LISTED ENTRIES Start Marker

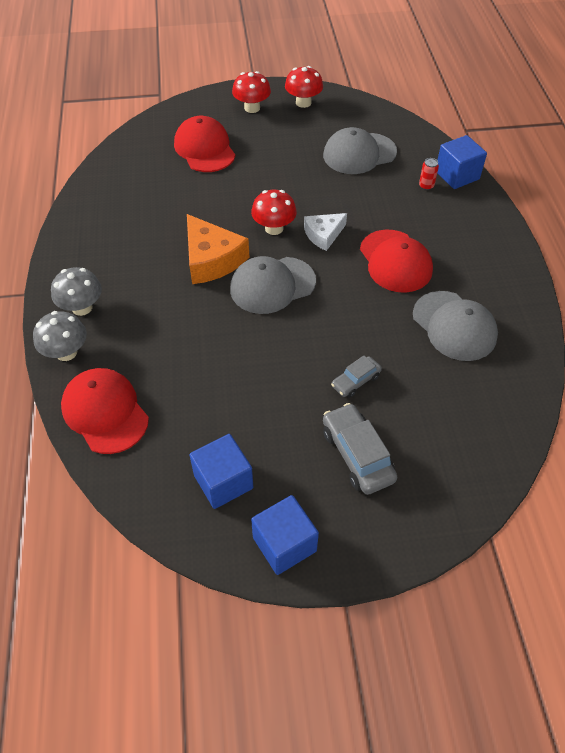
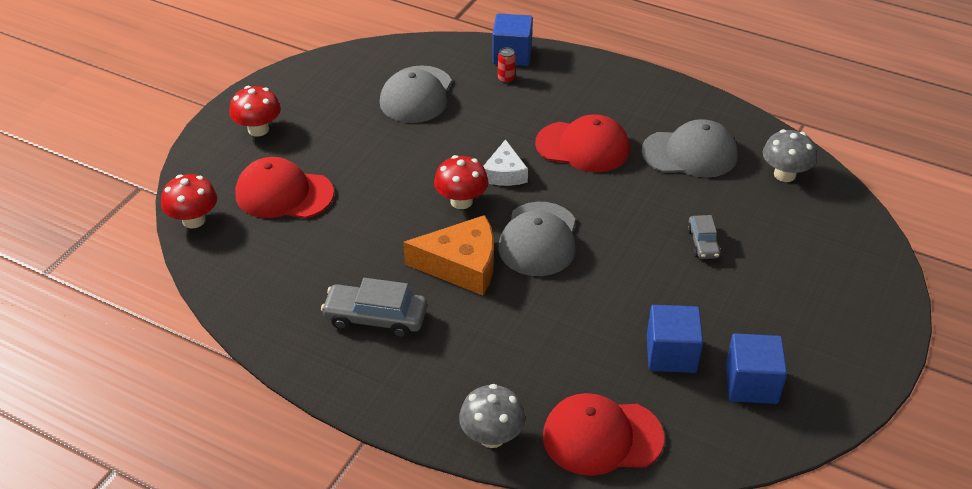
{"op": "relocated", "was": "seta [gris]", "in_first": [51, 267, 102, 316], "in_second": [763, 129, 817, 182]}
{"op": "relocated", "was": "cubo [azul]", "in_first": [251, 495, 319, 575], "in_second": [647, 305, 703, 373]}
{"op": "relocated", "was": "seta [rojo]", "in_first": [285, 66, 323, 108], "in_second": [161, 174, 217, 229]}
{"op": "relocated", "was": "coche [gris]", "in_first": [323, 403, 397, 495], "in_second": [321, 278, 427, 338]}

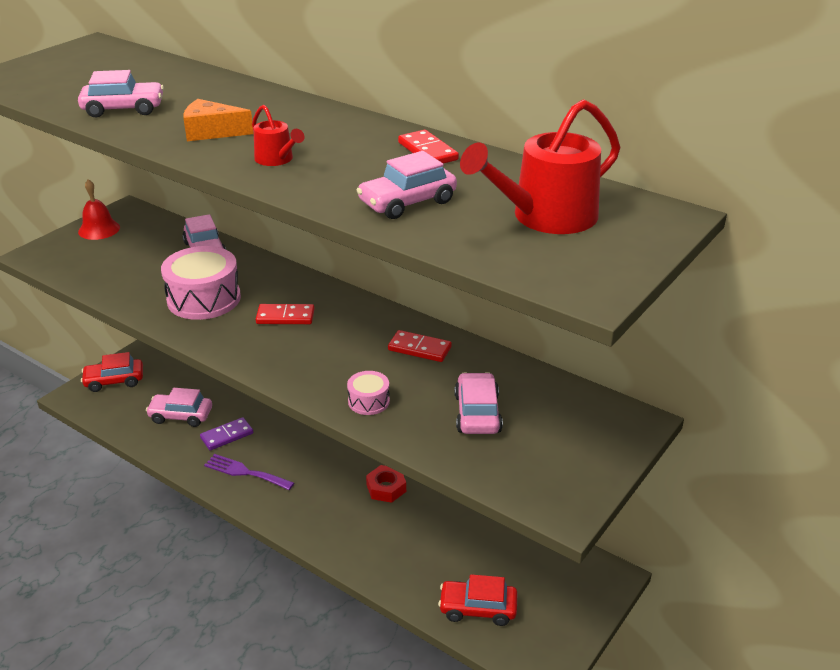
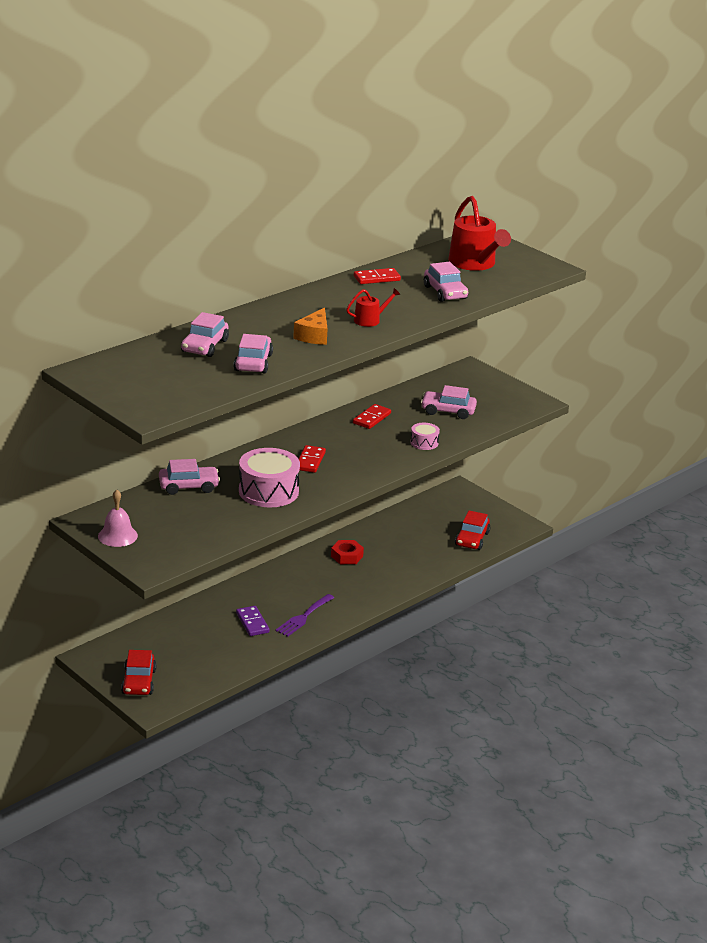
{"op": "relocated", "was": "coche [rosa]", "in_first": [146, 388, 212, 427], "in_second": [181, 312, 229, 357]}
{"op": "colour", "was": "campana [rojo]", "now": "campana [rosa]", "in_first": [78, 179, 120, 240], "in_second": [98, 490, 138, 547]}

LISTED ENTRIES End Marker

* [WHAT THE TASK ASKS]
From the first line to the last, repeat the material exactly, but drop the pictures.

* [WRITTEN REPLY]
{"op": "relocated", "was": "seta [gris]", "in_first": [51, 267, 102, 316], "in_second": [763, 129, 817, 182]}
{"op": "relocated", "was": "cubo [azul]", "in_first": [251, 495, 319, 575], "in_second": [647, 305, 703, 373]}
{"op": "relocated", "was": "seta [rojo]", "in_first": [285, 66, 323, 108], "in_second": [161, 174, 217, 229]}
{"op": "relocated", "was": "coche [gris]", "in_first": [323, 403, 397, 495], "in_second": [321, 278, 427, 338]}

{"op": "relocated", "was": "coche [rosa]", "in_first": [146, 388, 212, 427], "in_second": [181, 312, 229, 357]}
{"op": "colour", "was": "campana [rojo]", "now": "campana [rosa]", "in_first": [78, 179, 120, 240], "in_second": [98, 490, 138, 547]}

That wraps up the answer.